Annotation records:
________________________________________
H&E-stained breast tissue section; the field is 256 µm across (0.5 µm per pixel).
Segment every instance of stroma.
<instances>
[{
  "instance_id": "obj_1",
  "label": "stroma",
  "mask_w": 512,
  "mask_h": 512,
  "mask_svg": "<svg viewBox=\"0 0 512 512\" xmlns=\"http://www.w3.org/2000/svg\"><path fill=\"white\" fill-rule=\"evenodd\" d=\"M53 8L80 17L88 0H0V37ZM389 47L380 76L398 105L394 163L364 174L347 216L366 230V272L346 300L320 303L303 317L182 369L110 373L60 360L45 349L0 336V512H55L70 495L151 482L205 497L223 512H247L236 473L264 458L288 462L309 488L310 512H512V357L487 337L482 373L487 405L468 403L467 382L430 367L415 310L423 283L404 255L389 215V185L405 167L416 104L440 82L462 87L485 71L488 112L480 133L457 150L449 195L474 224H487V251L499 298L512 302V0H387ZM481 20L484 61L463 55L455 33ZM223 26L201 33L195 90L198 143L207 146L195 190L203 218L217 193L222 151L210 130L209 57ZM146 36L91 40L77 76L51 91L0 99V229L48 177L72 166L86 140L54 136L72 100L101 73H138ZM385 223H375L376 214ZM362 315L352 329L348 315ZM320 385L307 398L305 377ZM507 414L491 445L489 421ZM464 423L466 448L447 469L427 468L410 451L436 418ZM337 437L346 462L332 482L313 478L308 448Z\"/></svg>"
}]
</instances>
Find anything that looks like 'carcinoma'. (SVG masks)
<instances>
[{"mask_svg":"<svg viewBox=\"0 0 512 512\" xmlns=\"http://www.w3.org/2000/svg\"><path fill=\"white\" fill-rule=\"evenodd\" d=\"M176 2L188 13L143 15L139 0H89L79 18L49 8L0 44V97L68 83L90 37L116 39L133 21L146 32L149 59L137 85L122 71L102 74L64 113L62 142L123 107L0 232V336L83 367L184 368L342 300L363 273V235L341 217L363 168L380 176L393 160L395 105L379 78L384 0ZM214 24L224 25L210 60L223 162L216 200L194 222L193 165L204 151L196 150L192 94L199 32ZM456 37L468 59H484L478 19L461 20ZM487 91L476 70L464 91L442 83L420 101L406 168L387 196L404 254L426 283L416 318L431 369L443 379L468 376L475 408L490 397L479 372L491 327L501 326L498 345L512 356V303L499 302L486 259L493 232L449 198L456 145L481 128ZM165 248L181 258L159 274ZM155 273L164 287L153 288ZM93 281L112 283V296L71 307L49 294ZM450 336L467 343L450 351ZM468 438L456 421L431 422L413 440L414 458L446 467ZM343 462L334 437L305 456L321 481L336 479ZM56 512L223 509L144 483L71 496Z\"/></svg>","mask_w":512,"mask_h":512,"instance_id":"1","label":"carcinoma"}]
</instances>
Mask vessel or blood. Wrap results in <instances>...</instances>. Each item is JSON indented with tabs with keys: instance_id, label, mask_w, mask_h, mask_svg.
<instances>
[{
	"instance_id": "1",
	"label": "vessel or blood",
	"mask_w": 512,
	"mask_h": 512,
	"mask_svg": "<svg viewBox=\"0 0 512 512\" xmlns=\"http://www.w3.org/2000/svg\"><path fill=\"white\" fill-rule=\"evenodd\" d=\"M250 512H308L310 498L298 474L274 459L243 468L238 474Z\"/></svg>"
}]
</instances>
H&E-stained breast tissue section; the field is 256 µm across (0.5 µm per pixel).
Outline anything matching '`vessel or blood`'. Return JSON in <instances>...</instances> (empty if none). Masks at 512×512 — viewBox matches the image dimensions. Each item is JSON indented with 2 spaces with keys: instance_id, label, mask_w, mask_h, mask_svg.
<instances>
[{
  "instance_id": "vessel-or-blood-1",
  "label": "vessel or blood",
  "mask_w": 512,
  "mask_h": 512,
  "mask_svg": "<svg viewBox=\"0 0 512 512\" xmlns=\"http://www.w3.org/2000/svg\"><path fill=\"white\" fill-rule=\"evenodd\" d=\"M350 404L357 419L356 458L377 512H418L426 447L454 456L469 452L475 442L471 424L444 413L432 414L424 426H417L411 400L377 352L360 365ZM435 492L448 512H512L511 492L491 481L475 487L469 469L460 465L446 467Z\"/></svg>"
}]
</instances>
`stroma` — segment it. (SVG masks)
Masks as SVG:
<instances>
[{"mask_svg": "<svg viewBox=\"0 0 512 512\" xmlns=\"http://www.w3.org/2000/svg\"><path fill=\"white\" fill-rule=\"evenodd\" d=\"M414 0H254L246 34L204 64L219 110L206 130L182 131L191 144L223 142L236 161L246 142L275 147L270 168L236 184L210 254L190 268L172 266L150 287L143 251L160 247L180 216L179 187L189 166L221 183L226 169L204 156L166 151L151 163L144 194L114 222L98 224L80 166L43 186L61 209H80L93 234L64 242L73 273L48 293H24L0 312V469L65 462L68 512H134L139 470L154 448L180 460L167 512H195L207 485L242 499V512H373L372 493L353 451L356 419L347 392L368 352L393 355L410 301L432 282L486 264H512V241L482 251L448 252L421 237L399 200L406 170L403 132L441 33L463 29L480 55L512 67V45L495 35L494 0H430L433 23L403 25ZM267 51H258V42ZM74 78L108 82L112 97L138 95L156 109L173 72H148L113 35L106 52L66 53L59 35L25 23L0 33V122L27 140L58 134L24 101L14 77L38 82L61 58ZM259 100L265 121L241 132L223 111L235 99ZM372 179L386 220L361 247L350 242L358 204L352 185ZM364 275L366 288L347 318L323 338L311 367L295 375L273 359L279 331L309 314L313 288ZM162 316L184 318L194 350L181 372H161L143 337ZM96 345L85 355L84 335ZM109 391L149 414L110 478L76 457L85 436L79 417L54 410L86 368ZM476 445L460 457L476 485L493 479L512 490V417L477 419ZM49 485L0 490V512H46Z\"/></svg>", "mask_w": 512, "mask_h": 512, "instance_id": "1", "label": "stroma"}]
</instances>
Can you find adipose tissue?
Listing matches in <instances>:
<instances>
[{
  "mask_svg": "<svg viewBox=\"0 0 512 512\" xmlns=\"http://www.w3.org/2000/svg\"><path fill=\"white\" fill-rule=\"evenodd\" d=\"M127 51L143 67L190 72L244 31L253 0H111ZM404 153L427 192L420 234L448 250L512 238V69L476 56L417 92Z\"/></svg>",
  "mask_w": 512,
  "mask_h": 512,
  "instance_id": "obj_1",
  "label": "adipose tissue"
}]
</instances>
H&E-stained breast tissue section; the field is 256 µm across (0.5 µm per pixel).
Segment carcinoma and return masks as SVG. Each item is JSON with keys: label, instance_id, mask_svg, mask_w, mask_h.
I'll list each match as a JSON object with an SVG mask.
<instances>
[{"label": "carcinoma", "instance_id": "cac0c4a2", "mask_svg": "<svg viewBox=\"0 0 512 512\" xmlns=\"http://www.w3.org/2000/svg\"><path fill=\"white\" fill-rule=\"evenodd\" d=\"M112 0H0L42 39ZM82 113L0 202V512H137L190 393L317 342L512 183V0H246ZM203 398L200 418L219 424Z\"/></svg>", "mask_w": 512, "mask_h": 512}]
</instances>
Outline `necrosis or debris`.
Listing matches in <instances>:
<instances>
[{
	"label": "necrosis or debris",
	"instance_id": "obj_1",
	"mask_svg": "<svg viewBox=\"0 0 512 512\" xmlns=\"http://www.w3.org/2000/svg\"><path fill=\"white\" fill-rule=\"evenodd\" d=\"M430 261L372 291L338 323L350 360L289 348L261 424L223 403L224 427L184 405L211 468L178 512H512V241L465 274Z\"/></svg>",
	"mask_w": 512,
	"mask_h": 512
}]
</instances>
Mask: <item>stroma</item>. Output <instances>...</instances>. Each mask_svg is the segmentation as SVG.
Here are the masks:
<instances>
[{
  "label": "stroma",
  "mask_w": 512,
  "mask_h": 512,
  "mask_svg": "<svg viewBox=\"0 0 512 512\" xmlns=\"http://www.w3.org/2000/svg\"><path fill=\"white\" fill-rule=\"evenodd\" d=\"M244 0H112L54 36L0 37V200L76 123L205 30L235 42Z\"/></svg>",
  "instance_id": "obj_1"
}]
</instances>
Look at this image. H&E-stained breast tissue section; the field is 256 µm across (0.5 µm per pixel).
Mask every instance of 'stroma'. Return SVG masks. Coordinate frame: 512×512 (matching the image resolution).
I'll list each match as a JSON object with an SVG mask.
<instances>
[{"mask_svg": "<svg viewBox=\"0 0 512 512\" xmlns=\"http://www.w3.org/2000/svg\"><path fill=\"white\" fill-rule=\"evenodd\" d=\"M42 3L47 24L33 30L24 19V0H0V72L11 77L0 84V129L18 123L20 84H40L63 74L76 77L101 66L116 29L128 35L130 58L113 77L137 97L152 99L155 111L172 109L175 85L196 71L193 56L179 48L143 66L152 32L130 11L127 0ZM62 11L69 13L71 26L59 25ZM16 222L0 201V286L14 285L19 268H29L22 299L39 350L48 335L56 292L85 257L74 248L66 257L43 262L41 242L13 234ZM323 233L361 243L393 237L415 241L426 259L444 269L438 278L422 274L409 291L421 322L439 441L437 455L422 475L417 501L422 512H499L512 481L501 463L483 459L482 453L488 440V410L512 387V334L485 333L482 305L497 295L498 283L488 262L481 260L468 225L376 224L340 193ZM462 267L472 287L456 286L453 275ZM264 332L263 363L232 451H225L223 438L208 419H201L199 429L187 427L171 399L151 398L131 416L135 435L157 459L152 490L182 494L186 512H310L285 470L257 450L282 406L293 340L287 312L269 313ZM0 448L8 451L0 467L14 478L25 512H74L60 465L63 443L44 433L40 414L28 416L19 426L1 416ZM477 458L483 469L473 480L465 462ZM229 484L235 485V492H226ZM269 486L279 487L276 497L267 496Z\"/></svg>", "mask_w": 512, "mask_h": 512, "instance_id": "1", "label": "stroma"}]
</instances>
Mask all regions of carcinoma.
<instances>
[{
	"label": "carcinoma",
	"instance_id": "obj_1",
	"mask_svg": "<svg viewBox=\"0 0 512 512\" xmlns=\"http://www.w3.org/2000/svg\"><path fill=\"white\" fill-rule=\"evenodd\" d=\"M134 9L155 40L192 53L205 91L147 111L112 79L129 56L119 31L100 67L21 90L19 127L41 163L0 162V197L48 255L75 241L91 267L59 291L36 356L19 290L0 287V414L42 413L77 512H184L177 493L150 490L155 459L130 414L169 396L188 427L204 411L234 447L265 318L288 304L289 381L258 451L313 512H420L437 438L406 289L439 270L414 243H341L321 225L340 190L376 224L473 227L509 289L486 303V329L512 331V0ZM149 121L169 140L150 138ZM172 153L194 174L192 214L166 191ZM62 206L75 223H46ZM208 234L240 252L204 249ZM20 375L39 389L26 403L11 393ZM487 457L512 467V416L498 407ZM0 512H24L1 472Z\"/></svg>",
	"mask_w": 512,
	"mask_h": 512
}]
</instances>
________________________________________
Work required: Repeat, character for character, the lines of the material above from the line with "Mask: <item>stroma</item>. Output" through the line with "Look at this".

Response below:
Mask: <item>stroma</item>. Output <instances>...</instances>. Each mask_svg is the segmentation as SVG.
Here are the masks:
<instances>
[{
  "label": "stroma",
  "mask_w": 512,
  "mask_h": 512,
  "mask_svg": "<svg viewBox=\"0 0 512 512\" xmlns=\"http://www.w3.org/2000/svg\"><path fill=\"white\" fill-rule=\"evenodd\" d=\"M244 0H112L54 36L0 37V200L76 123L205 30L235 42Z\"/></svg>",
  "instance_id": "obj_1"
}]
</instances>
Look at this image. H&E-stained breast tissue section; the field is 256 µm across (0.5 µm per pixel).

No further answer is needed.